─── Given records ───

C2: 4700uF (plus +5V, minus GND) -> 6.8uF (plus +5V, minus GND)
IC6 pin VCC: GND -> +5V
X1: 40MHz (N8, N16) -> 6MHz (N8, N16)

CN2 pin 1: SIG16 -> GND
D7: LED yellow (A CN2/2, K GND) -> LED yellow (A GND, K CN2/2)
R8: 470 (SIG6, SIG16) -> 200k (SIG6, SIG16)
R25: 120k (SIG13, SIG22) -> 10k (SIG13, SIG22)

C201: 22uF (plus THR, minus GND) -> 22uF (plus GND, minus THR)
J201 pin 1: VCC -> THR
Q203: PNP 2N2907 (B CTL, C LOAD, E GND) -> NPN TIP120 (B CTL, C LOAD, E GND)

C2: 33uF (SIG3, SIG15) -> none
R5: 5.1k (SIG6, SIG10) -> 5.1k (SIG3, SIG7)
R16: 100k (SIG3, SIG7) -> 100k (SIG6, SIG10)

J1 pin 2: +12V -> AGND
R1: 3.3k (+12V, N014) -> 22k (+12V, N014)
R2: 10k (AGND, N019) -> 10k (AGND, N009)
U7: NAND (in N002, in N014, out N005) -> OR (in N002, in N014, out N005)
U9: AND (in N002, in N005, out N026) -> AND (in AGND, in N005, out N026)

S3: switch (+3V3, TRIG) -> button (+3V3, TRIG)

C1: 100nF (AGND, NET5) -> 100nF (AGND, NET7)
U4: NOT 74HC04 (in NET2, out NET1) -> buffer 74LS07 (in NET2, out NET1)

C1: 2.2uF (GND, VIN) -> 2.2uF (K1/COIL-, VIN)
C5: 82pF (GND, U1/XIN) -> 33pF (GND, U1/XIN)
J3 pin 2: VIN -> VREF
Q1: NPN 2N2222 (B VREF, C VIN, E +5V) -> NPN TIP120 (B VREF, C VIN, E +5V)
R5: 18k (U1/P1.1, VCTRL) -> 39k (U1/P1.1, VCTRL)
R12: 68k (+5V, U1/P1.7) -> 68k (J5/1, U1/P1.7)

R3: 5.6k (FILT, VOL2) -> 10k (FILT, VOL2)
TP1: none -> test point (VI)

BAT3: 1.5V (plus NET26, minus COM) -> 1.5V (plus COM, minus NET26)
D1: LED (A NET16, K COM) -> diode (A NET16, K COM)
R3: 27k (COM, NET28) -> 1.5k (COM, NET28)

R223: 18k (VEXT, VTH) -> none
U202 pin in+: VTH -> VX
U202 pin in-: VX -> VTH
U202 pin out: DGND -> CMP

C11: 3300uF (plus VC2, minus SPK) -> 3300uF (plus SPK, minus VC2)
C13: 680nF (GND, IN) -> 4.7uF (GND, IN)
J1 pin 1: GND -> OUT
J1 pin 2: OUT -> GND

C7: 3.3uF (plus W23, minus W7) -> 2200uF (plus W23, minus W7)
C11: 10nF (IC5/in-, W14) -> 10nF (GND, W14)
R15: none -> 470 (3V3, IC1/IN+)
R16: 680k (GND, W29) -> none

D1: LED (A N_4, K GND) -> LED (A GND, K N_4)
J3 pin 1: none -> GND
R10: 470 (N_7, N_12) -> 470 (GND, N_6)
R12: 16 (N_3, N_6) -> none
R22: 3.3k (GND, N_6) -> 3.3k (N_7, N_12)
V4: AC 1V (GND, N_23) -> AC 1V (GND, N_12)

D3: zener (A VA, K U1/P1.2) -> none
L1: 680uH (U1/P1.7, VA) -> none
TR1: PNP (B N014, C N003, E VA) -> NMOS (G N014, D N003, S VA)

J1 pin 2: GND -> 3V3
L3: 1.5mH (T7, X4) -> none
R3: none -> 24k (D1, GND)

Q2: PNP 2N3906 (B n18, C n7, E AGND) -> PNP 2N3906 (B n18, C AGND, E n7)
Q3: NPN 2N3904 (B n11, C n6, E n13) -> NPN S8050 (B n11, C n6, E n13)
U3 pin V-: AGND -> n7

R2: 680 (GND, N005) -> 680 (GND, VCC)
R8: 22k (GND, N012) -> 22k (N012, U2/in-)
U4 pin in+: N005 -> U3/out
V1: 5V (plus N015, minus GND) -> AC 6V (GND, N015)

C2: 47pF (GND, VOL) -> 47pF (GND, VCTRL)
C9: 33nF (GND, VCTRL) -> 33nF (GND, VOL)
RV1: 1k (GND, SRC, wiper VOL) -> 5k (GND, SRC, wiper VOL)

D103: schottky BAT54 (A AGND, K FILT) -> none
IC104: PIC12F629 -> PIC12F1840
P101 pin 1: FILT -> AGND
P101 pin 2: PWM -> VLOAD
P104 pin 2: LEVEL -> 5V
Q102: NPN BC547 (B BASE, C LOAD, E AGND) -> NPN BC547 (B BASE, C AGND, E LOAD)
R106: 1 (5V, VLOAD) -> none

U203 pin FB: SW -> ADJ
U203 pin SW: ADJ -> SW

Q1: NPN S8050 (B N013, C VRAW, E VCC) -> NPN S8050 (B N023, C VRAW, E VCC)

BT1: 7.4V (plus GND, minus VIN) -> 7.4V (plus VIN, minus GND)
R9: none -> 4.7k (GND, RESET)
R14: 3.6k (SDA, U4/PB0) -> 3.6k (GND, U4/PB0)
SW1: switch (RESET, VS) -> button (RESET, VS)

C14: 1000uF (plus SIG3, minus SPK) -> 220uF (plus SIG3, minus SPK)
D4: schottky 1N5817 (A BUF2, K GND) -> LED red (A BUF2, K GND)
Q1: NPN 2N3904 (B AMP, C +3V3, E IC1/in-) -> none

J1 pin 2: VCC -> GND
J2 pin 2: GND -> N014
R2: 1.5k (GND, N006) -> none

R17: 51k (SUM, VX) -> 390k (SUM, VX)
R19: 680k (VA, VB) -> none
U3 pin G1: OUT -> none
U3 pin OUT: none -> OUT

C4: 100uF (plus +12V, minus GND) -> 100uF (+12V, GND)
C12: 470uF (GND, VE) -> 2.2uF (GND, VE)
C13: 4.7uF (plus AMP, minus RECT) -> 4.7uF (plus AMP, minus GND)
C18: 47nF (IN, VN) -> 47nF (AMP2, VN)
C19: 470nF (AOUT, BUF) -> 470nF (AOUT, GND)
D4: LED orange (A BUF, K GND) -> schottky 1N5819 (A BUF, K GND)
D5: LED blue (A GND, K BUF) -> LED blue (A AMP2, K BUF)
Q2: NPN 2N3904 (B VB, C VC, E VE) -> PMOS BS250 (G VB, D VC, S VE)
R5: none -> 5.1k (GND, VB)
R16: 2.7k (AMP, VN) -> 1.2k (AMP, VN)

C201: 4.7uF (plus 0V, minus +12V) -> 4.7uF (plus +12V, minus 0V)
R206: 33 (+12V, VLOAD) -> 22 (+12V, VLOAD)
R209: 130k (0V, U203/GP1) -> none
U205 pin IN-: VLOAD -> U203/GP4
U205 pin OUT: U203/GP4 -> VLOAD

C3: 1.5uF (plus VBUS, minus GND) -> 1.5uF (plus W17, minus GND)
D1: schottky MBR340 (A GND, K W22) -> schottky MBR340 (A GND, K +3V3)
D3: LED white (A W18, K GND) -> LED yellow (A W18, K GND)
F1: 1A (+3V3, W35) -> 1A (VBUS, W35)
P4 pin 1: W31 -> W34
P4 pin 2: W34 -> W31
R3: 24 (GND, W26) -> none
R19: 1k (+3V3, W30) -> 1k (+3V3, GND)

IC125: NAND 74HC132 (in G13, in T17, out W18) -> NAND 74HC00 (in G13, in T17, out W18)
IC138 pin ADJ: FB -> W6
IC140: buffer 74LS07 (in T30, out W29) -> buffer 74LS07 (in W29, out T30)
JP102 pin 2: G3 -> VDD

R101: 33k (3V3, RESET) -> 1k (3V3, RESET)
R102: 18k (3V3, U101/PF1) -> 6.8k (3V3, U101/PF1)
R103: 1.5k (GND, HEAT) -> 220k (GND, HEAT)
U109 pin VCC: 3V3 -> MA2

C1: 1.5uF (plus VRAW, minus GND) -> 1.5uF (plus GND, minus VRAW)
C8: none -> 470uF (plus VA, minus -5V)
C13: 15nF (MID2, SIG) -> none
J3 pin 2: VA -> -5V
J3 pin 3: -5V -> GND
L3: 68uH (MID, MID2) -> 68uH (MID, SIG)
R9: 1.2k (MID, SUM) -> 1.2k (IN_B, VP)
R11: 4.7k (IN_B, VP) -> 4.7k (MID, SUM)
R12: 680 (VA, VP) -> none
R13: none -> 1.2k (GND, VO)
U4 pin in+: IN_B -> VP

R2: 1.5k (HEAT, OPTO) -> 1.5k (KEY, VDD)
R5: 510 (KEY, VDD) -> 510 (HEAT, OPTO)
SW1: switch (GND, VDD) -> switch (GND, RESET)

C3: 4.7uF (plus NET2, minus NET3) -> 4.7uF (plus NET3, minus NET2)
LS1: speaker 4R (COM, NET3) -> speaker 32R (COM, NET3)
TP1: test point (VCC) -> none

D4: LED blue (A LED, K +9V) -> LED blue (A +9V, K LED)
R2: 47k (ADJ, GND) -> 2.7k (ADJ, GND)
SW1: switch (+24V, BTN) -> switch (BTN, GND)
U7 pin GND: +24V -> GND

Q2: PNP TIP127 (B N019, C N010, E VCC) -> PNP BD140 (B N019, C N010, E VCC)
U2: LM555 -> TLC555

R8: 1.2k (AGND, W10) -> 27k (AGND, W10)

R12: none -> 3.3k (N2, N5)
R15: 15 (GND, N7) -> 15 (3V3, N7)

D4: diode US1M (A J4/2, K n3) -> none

───

Only a number is wanted: how many lines above include "point"?

2